Data extracted from a collection:
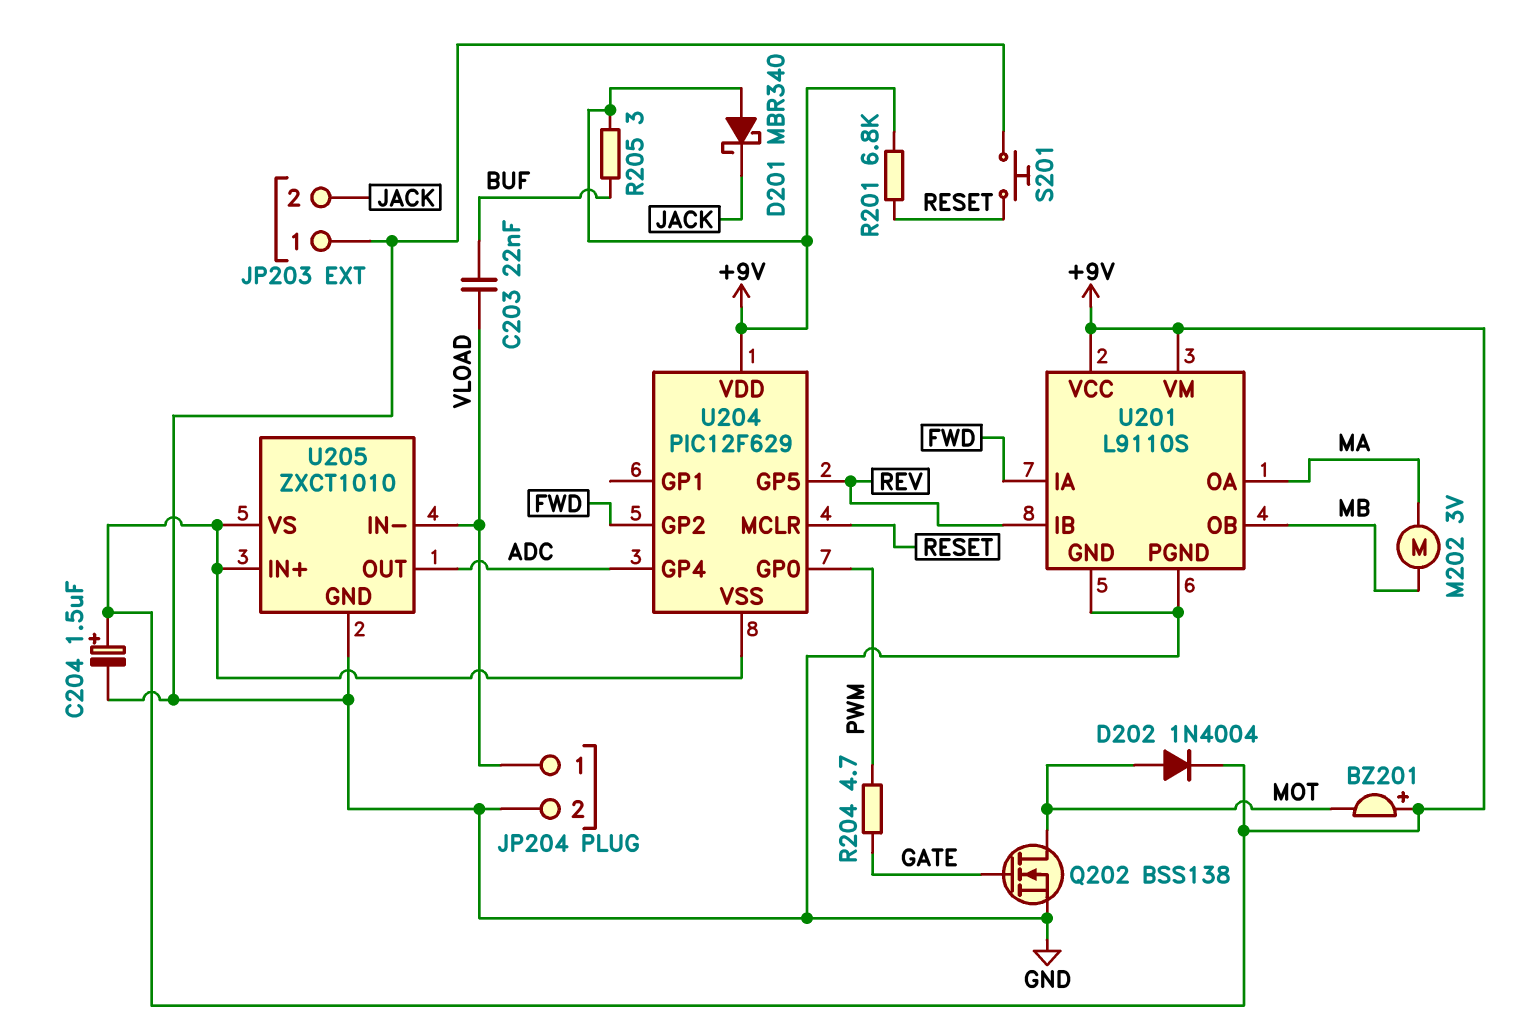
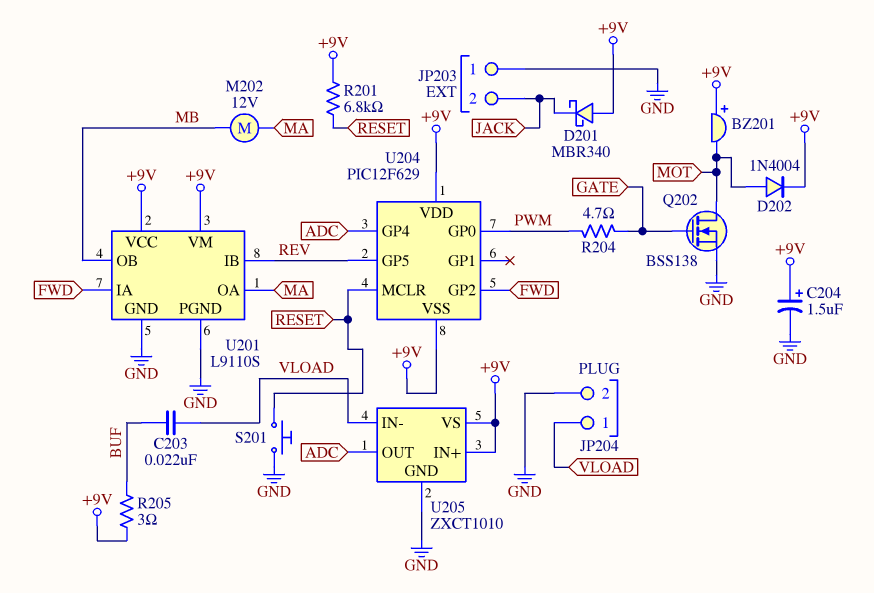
M202: motor 3V (MA, MB) -> motor 12V (MA, MB)

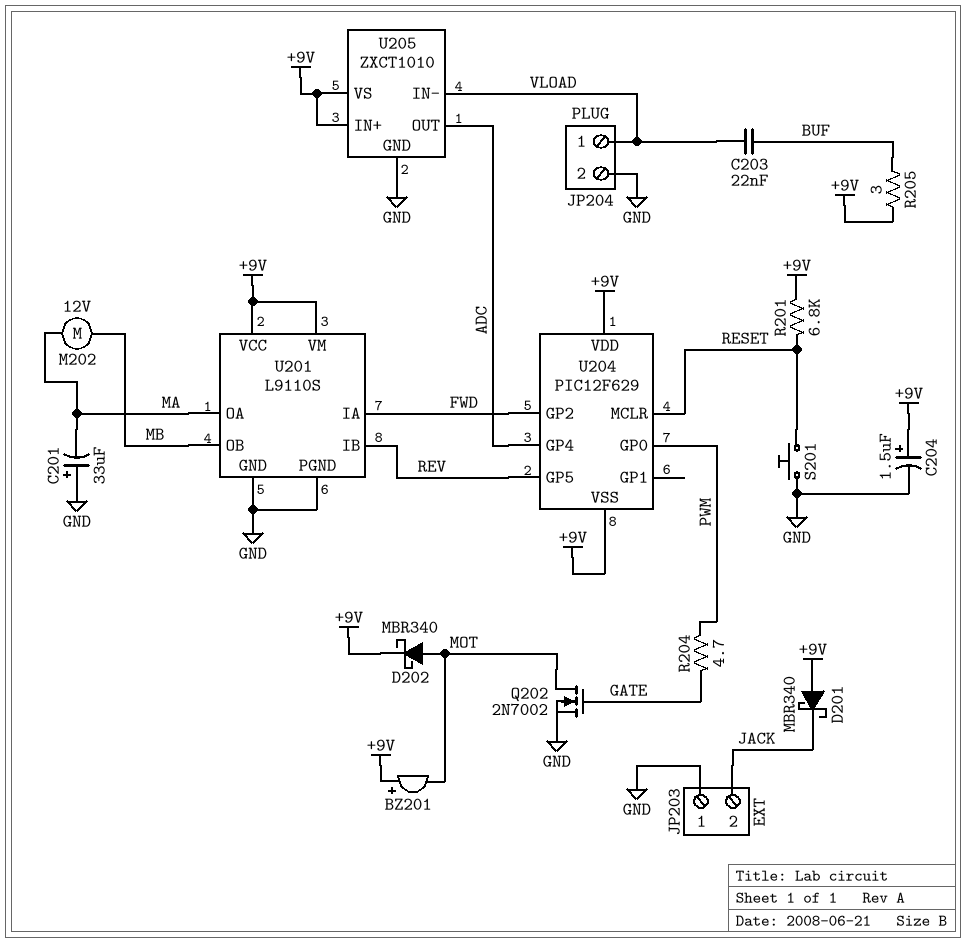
C201: none -> 33uF (plus GND, minus MA)
D202: diode 1N4004 (A MOT, K +9V) -> schottky MBR340 (A MOT, K +9V)
Q202: NMOS BSS138 (G GATE, D MOT, S GND) -> NMOS 2N7002 (G GATE, D MOT, S GND)

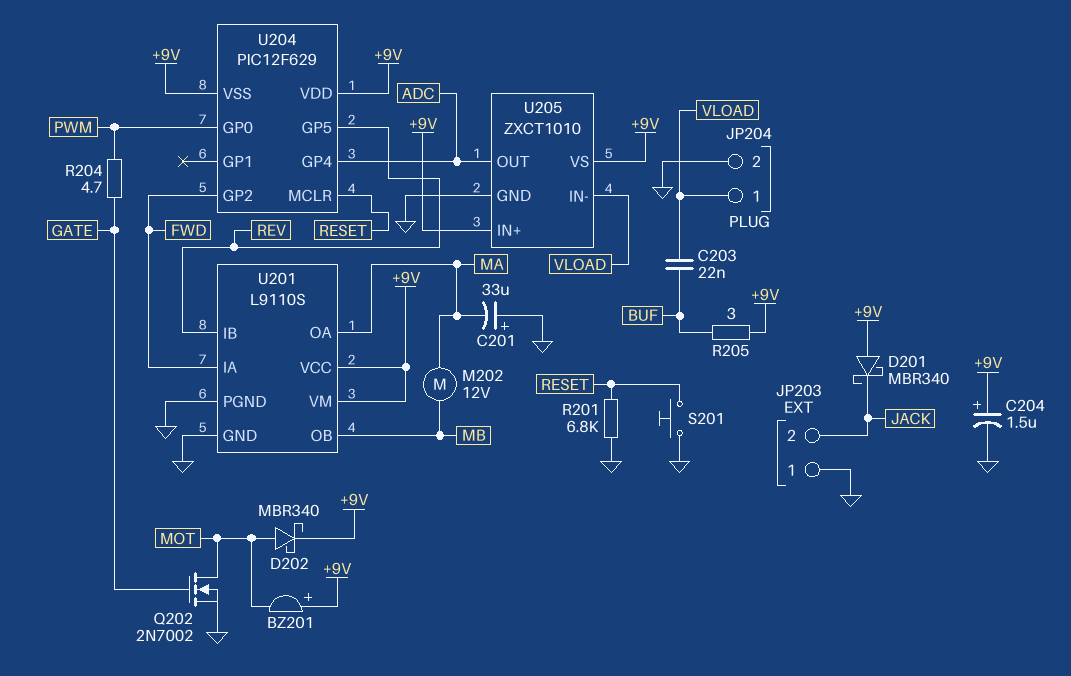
R201: 6.8k (+9V, RESET) -> 6.8k (GND, RESET)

Task goal: Please output the entries above exactly, leaving out every picture.

Response:
M202: motor 3V (MA, MB) -> motor 12V (MA, MB)

C201: none -> 33uF (plus GND, minus MA)
D202: diode 1N4004 (A MOT, K +9V) -> schottky MBR340 (A MOT, K +9V)
Q202: NMOS BSS138 (G GATE, D MOT, S GND) -> NMOS 2N7002 (G GATE, D MOT, S GND)

R201: 6.8k (+9V, RESET) -> 6.8k (GND, RESET)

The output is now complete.